- DATA FOR THIS EXERCISE
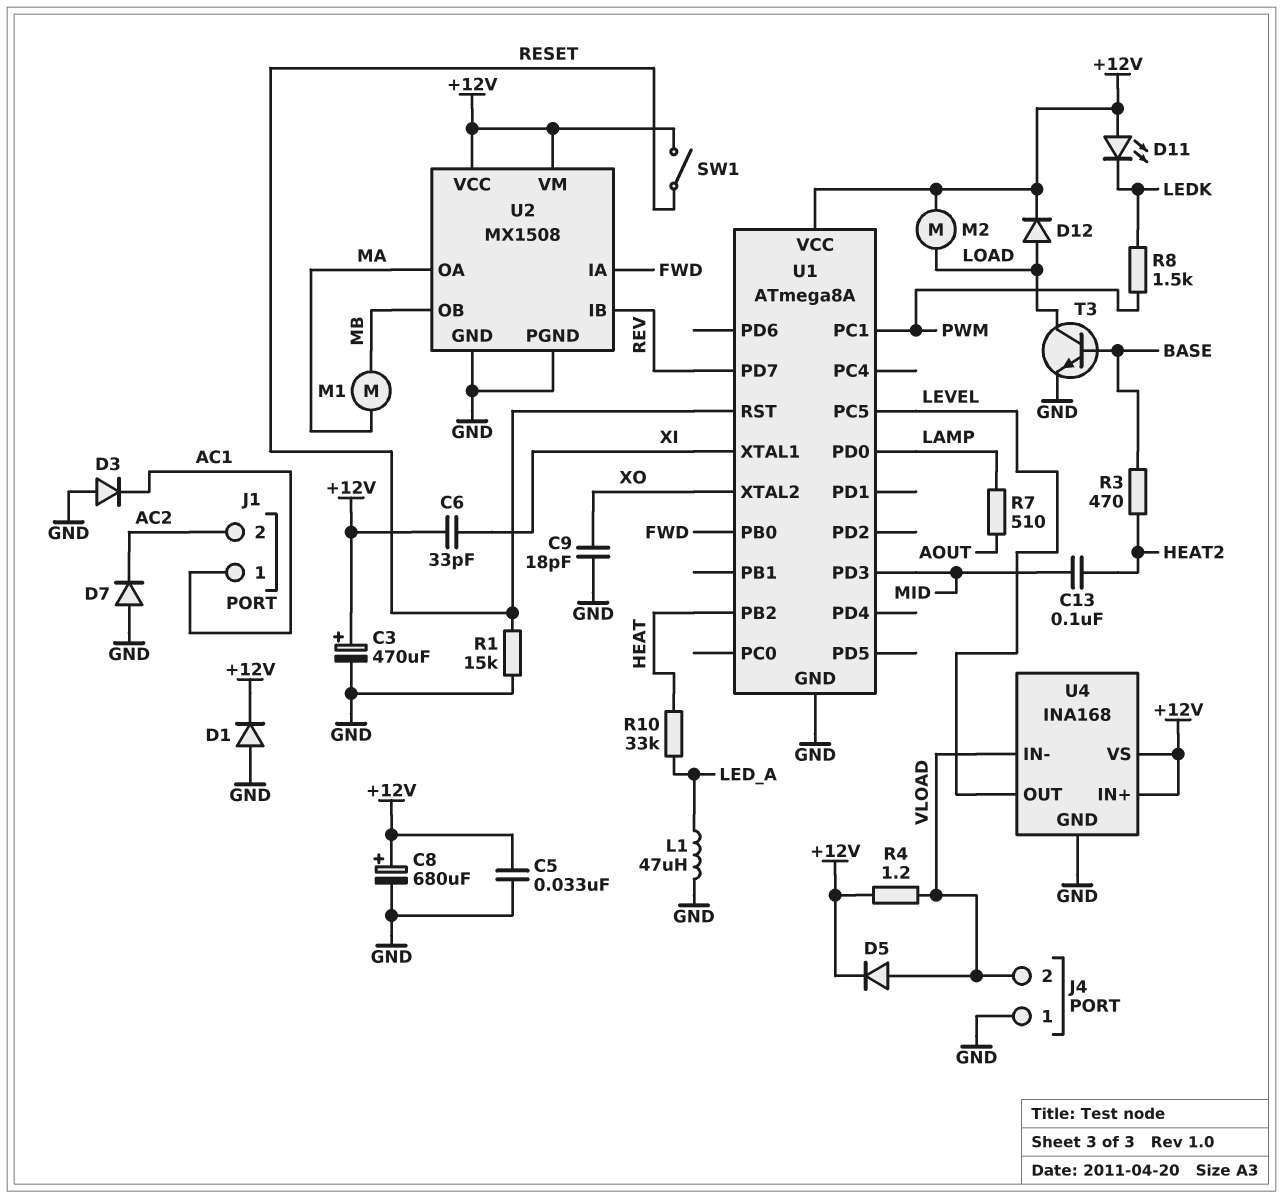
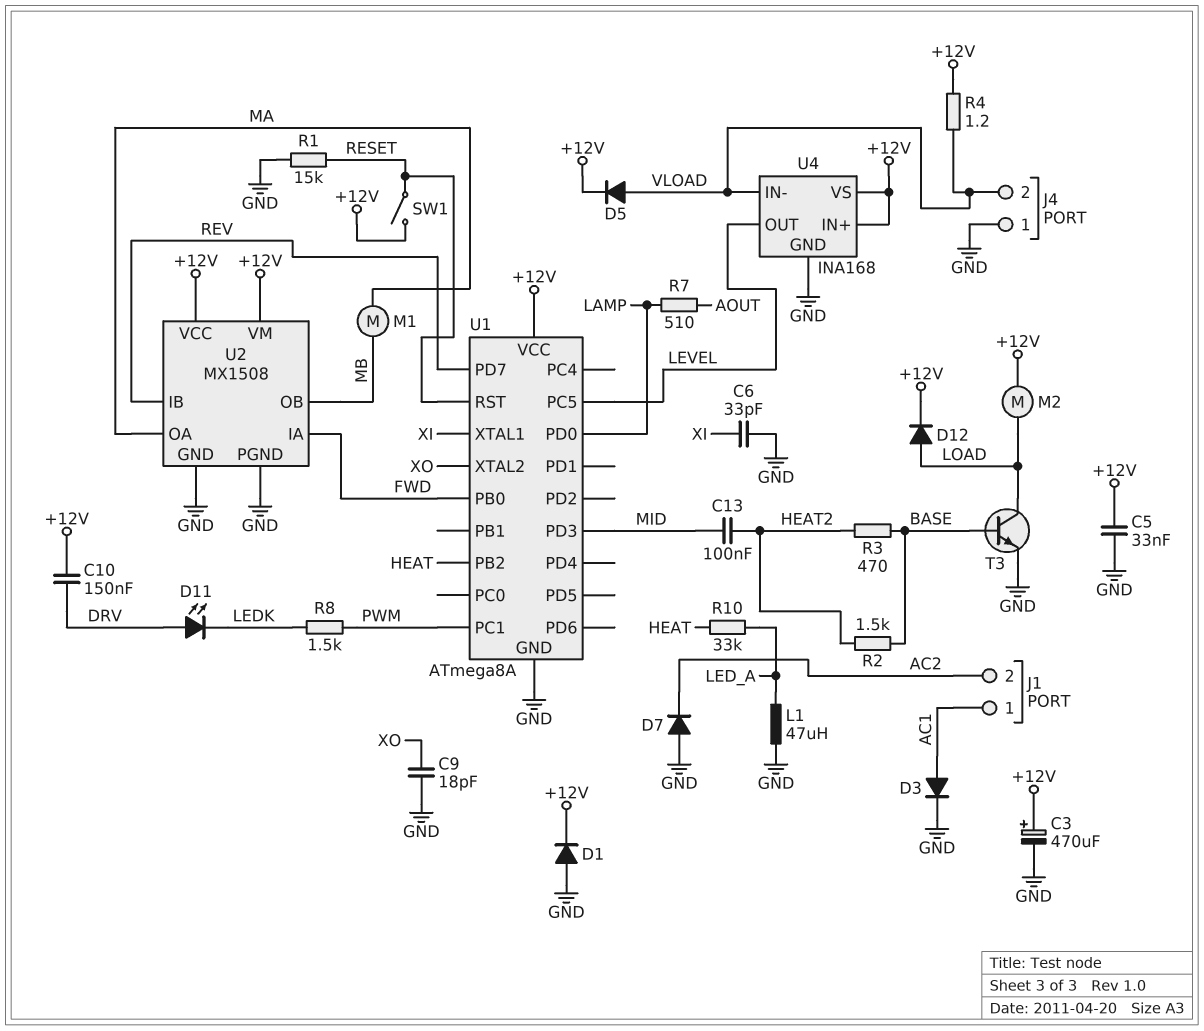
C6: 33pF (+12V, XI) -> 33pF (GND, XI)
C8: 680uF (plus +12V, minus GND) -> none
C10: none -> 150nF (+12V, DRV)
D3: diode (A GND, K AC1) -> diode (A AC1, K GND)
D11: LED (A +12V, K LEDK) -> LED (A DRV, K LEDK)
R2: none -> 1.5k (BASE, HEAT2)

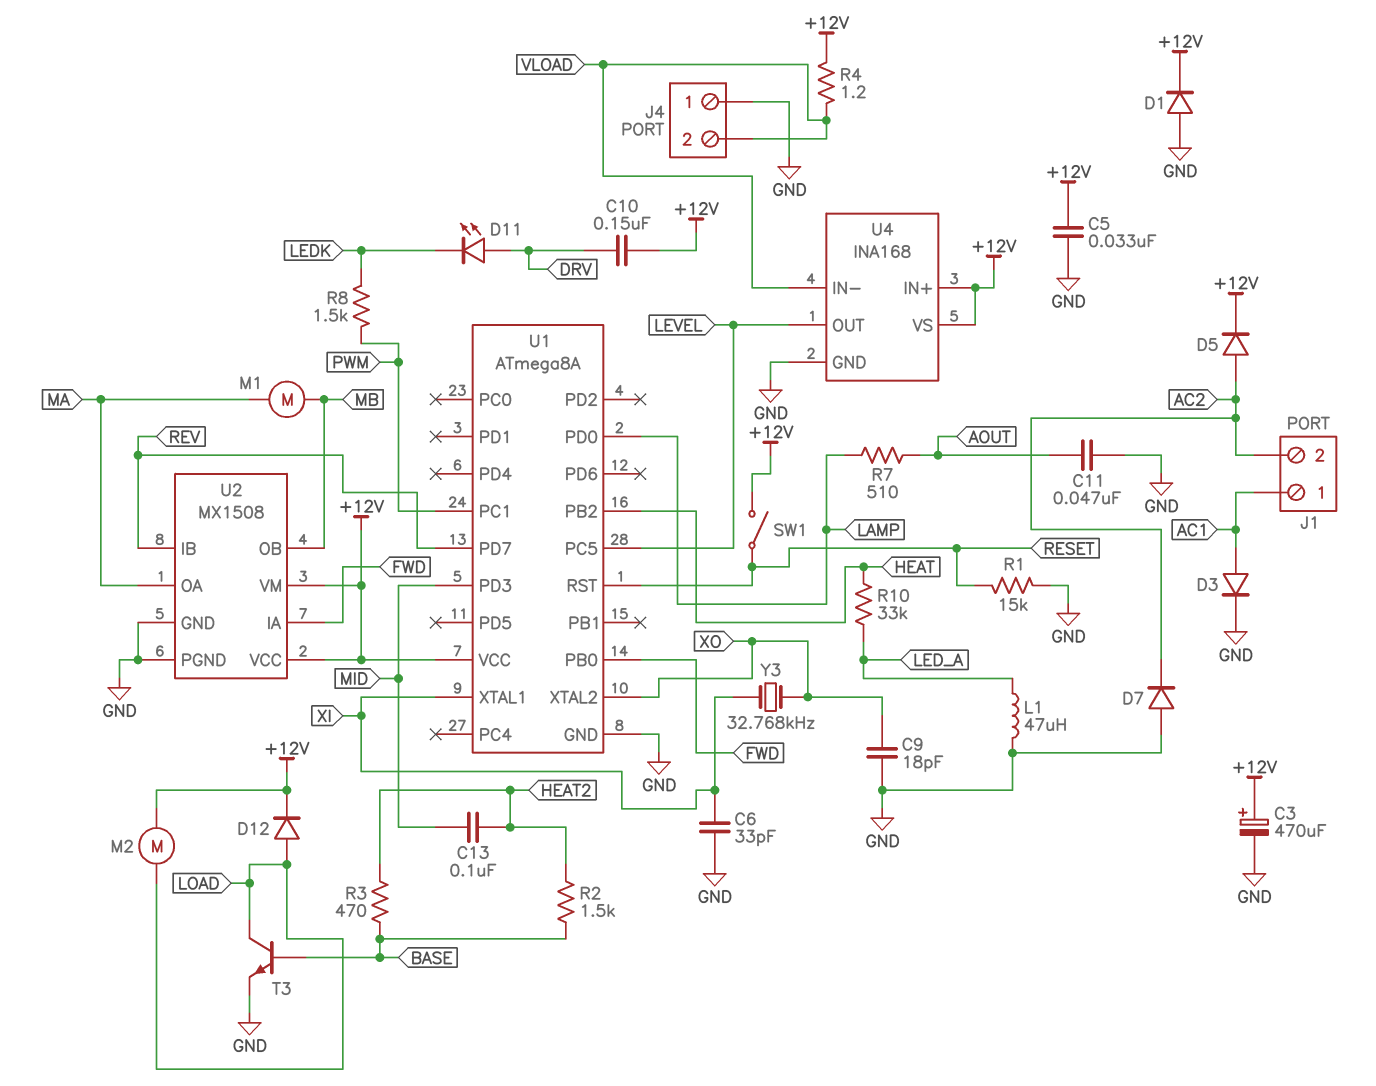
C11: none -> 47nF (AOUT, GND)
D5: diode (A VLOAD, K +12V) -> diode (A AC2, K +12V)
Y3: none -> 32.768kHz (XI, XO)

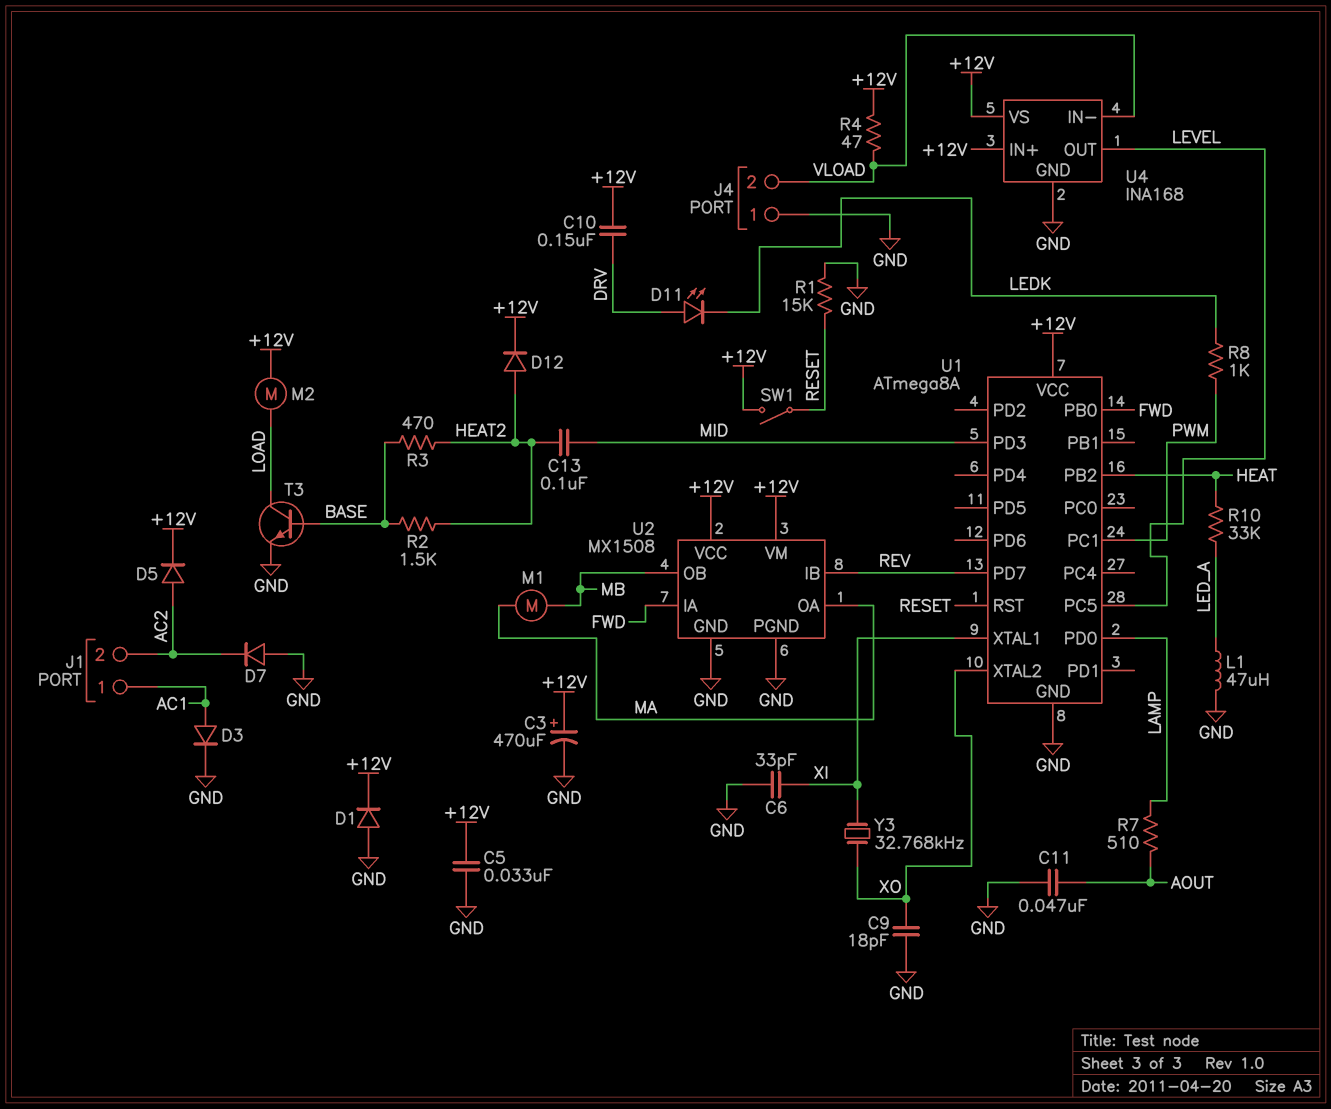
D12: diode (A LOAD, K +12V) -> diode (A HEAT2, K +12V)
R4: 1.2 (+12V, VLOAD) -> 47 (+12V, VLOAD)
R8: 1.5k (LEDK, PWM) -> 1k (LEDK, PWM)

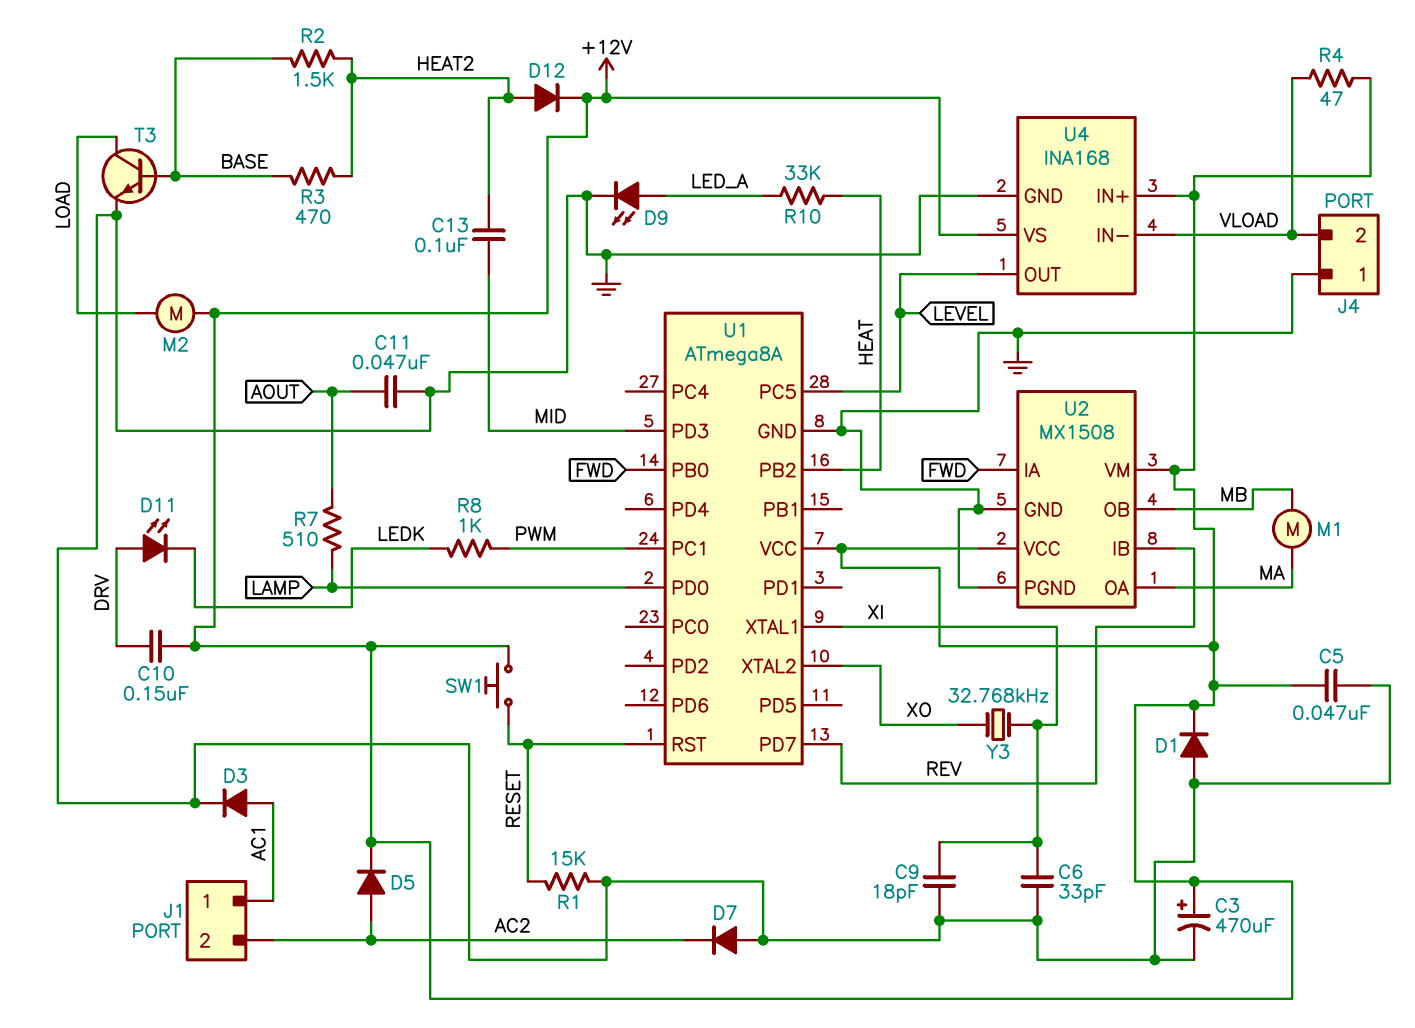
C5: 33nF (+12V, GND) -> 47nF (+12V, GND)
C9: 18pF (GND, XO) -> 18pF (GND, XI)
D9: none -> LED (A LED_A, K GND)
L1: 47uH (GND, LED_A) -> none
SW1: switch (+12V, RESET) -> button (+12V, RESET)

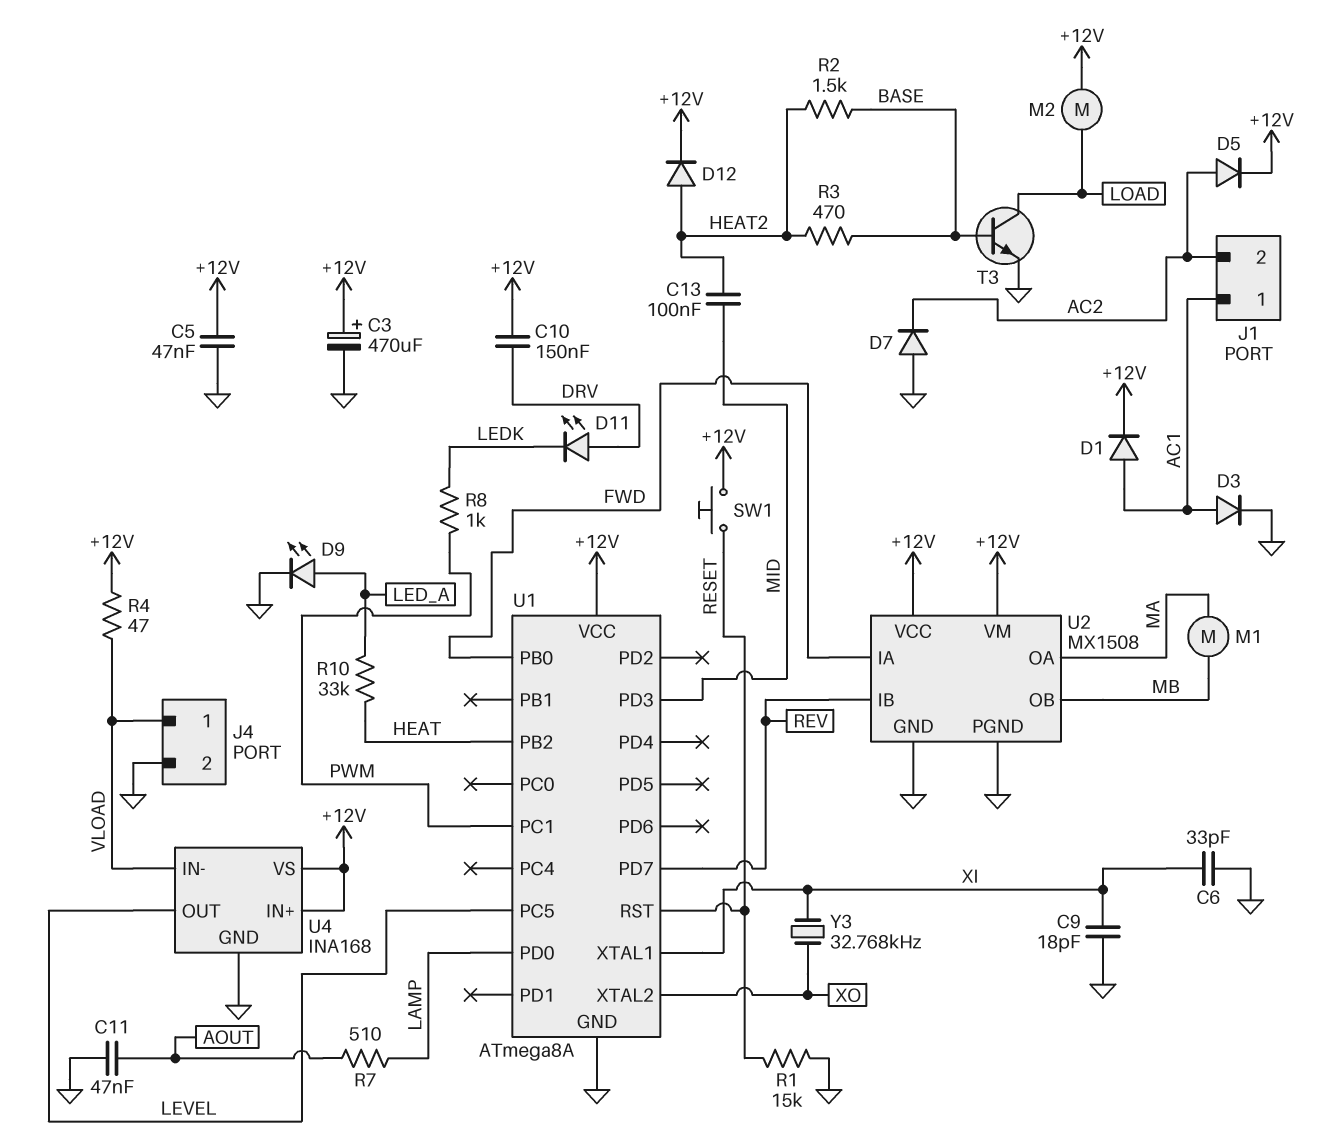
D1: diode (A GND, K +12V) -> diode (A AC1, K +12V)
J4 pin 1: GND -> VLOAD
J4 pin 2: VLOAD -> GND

- REQUIREMENT
Copy out precisely those lines which run from the one containing "D1: diode (A" to the end of the material.

- RESPONSE TO THIS EXERCISE
D1: diode (A GND, K +12V) -> diode (A AC1, K +12V)
J4 pin 1: GND -> VLOAD
J4 pin 2: VLOAD -> GND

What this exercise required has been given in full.